Return each line containing "attached".

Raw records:
------------------------------------------------------------------------

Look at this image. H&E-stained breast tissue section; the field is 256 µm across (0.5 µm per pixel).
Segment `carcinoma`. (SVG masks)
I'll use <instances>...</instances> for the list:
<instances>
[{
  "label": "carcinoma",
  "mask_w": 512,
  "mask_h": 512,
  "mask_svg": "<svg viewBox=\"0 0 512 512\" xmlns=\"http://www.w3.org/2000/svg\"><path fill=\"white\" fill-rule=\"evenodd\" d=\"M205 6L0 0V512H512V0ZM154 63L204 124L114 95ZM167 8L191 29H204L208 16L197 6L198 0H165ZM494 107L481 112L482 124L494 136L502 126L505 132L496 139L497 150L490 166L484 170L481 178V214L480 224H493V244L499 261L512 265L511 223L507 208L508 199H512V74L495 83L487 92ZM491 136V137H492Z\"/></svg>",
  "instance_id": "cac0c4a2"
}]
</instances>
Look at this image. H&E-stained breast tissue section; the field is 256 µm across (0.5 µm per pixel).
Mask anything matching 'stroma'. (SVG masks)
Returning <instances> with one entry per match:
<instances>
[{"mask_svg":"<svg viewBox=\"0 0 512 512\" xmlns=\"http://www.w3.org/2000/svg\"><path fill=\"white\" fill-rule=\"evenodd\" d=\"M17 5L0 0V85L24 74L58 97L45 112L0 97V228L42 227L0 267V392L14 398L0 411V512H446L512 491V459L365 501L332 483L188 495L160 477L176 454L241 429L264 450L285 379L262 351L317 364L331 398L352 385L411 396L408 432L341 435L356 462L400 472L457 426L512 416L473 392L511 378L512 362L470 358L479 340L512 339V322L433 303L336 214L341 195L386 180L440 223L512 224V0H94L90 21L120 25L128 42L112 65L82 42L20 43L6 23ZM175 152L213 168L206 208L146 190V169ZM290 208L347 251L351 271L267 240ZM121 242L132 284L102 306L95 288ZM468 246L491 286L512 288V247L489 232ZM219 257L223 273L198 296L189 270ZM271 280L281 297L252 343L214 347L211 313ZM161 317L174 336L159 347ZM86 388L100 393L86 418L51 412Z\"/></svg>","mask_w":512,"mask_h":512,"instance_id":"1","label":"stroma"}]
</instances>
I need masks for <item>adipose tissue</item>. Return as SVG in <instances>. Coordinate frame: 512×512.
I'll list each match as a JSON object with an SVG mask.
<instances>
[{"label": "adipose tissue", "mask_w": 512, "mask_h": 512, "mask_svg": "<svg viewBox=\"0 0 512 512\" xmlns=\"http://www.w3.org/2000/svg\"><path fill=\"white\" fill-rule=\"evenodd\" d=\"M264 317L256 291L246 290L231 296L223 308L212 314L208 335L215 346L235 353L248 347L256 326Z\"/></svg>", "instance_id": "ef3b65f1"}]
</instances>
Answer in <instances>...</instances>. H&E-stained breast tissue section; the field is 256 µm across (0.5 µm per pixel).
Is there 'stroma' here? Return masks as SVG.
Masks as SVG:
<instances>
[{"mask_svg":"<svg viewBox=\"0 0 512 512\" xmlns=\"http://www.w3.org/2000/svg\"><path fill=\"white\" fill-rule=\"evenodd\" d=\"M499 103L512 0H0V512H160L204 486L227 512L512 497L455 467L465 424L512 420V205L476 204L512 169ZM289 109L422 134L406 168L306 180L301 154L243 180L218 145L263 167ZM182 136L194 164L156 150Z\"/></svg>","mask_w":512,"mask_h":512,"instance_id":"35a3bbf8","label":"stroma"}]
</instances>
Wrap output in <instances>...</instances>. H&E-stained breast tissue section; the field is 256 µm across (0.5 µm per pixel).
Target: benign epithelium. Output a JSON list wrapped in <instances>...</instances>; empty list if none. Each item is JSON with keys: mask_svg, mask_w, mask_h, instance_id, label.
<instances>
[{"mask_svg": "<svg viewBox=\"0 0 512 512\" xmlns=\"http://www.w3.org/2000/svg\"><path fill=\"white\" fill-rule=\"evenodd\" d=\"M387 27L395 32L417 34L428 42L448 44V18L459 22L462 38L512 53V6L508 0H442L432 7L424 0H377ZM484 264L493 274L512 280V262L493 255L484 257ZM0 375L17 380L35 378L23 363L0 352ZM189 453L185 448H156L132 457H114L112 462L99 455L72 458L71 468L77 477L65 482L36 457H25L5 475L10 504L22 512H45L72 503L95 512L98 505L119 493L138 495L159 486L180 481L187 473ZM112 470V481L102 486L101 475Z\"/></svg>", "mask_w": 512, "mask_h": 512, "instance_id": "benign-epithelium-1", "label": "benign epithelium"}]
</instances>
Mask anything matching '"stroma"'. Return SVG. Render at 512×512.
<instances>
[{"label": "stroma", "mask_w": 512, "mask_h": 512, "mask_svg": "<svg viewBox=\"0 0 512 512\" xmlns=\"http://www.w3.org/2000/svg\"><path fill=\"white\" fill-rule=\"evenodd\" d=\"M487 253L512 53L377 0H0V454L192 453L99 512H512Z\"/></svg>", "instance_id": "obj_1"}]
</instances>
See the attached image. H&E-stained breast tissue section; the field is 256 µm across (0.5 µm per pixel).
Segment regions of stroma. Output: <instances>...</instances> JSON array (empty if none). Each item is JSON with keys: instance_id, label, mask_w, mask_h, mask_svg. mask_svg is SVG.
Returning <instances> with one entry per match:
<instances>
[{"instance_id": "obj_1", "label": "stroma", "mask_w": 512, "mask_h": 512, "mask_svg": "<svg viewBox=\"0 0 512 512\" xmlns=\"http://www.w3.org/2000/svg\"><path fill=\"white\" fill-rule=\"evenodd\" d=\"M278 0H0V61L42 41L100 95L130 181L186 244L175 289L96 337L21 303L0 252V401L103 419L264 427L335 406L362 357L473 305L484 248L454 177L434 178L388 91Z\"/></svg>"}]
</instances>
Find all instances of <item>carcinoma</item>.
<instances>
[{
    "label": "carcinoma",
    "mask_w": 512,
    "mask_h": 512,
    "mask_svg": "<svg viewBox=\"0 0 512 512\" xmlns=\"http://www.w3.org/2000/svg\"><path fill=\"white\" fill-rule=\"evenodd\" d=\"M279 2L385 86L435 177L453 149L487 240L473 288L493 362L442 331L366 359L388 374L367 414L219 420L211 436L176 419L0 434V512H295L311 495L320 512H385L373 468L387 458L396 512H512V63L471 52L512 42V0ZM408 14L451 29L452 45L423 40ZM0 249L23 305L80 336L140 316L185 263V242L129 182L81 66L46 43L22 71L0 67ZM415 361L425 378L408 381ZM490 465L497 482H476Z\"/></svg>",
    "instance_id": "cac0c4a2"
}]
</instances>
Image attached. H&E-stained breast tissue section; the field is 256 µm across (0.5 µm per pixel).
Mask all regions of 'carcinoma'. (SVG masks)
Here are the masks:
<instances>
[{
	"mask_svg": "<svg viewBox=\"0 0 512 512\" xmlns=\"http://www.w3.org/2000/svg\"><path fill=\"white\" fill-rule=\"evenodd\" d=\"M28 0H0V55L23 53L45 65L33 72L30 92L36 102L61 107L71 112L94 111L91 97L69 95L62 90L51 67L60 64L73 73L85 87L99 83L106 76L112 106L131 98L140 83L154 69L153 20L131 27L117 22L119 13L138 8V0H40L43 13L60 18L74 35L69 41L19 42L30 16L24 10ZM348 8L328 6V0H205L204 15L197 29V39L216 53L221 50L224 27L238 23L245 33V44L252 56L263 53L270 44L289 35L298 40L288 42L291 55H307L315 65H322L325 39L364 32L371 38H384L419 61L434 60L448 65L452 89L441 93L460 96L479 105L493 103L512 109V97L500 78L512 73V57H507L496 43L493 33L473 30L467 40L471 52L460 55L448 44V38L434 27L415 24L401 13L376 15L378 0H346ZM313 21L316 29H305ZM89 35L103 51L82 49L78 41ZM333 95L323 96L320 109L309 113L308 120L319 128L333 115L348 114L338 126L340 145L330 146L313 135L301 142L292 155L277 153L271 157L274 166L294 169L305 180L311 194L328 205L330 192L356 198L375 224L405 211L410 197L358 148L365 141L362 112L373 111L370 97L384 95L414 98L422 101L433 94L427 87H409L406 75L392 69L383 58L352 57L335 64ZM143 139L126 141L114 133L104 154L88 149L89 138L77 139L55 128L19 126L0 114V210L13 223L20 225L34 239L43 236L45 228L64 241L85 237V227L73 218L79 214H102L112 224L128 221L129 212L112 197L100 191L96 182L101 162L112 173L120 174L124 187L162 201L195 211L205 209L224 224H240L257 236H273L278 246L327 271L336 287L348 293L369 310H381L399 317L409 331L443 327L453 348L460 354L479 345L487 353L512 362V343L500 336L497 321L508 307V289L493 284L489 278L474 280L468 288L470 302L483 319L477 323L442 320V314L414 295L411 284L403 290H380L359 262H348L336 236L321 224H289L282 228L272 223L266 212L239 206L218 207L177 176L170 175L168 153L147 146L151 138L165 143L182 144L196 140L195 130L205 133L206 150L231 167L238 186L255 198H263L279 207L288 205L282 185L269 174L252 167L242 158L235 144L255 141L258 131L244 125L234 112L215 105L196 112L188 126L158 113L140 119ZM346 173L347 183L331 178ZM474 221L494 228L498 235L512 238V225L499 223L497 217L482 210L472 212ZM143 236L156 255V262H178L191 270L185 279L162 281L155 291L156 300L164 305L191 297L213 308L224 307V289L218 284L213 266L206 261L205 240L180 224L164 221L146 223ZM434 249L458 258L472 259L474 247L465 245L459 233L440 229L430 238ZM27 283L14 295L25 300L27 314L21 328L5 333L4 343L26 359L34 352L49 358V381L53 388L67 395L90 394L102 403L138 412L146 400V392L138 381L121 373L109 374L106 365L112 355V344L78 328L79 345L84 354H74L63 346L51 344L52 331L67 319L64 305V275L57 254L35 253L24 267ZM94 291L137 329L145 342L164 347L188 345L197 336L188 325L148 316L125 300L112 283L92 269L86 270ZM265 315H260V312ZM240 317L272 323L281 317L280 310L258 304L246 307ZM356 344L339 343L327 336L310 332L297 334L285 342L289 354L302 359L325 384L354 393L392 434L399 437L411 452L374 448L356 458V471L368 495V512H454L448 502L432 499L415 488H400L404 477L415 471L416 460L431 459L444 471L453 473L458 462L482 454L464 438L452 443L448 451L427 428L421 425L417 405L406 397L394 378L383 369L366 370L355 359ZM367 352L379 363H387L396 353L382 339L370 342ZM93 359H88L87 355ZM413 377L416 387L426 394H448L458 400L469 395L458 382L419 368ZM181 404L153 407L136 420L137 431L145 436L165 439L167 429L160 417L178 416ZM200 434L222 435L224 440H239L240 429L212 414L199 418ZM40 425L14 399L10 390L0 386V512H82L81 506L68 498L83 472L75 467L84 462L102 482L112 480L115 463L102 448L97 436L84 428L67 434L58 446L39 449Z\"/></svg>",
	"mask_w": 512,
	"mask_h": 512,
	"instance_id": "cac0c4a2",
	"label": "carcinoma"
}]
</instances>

------------------------------------------------------------------------

Answer to the problem:
See the attached image. H&E-stained breast tissue section; the field is 256 µm across (0.5 µm per pixel).
Image attached. H&E-stained breast tissue section; the field is 256 µm across (0.5 µm per pixel).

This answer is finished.